JOB:
Exactly as they appear below, repeat the lines from the one with "(432, 209) = (815, 300): none -> green house" through the one with "(445, 382) = (582, 240): none". Drop every picture.

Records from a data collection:
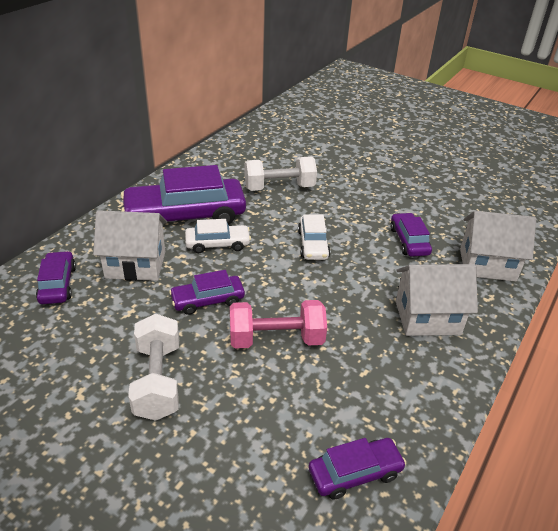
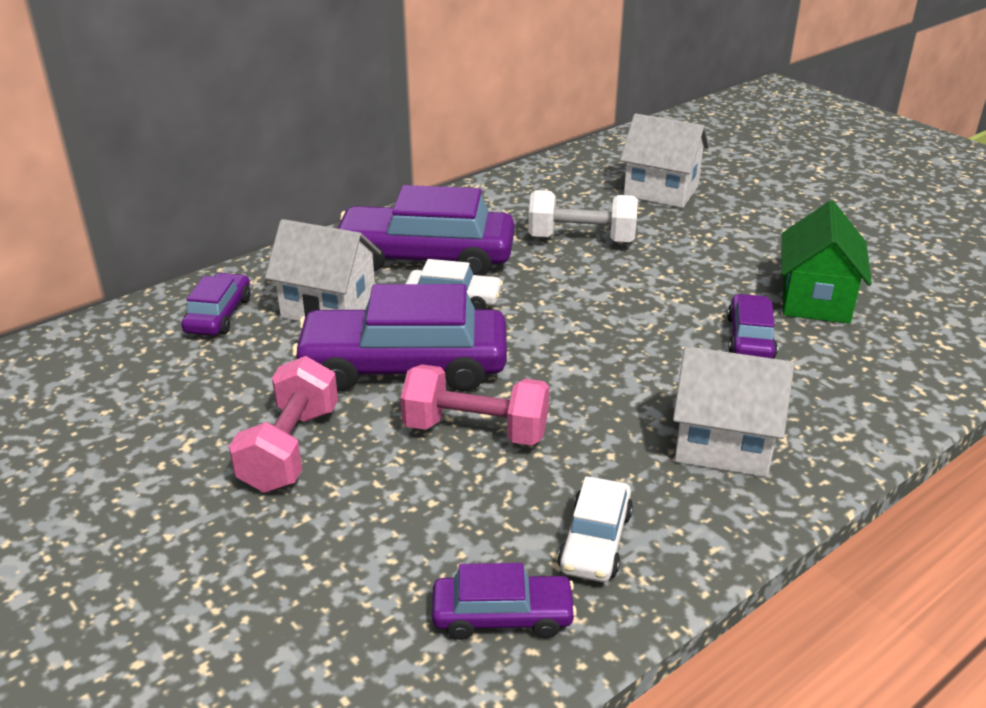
camera: 20 degrees right, 5 degrees down
(158, 380) = (290, 449): white dumbbell -> pink dumbbell
(208, 300) = (404, 366): purple car -> purple car, size x1.96
(313, 244) = (593, 320): white car -> white car (595, 541)
(432, 209) = (815, 300): none -> green house
(487, 264) = (867, 390): white house -> white house (661, 191)

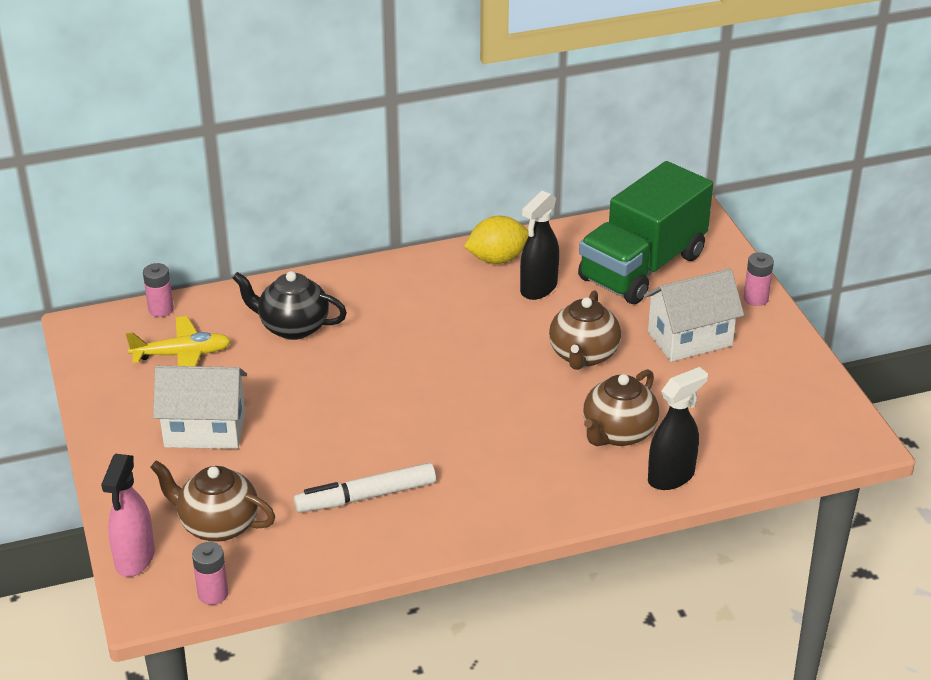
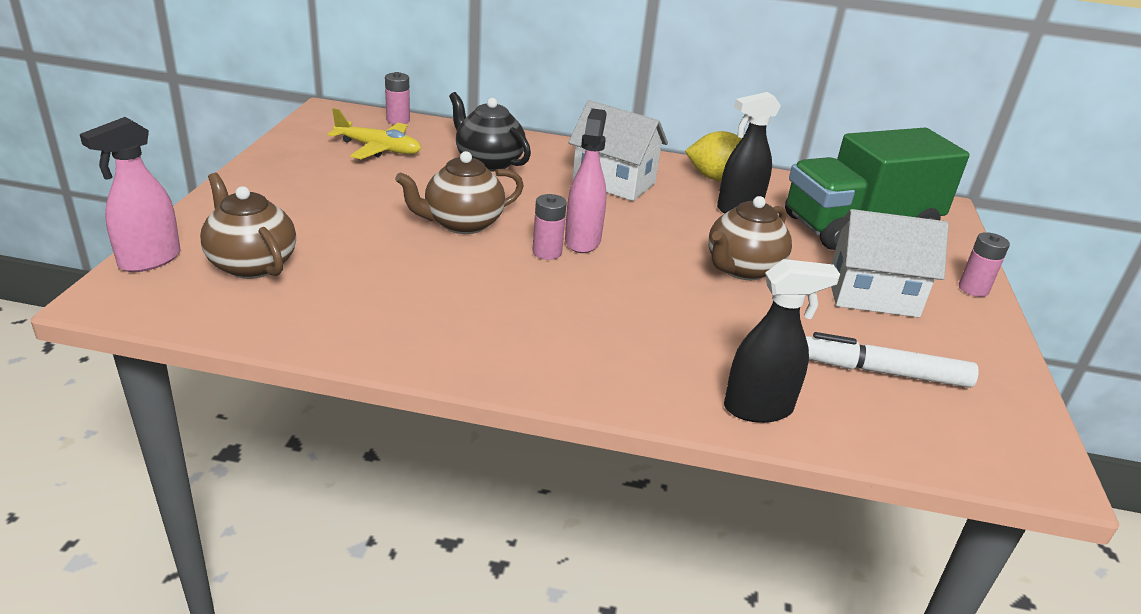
camera: 25 degrees right, 5 degrees down
(205, 430) = (332, 198): white house -> white house (613, 182)
(213, 594) = (172, 314): pink battery -> pink battery (547, 252)
(366, 496) = (410, 296): white marker -> white marker (881, 372)
(445, 382) = (582, 240): none -> pink spray bottle
(618, 433) = (726, 344): brown teapot -> brown teapot (462, 223)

EXERCISE SOLUTION:
(432, 209) = (815, 300): none -> green house
(487, 264) = (867, 390): white house -> white house (661, 191)

camera: 25 degrees right, 5 degrees down
(205, 430) = (332, 198): white house -> white house (613, 182)
(213, 594) = (172, 314): pink battery -> pink battery (547, 252)
(366, 496) = (410, 296): white marker -> white marker (881, 372)
(445, 382) = (582, 240): none -> pink spray bottle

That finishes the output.